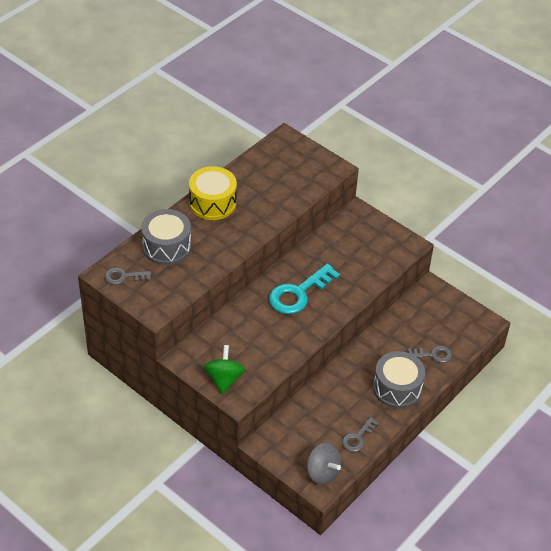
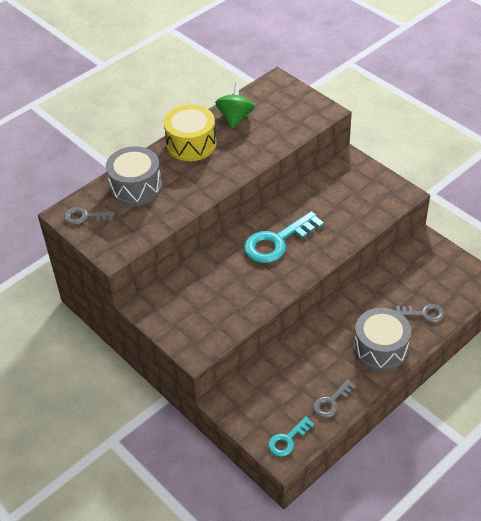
camera: 10 degrees right, 0 degrees up
green spinning top [204,345,245,394] -> green spinning top moved to [215,82,255,129]
grey spinning top [307,443,341,485] -> turquoise key [268,416,315,457]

Your goal:
Output, unchanged, the lines from the line with "green spinning top [204,345,245,394]" through the final line of the material.

Answer for the task:
green spinning top [204,345,245,394] -> green spinning top moved to [215,82,255,129]
grey spinning top [307,443,341,485] -> turquoise key [268,416,315,457]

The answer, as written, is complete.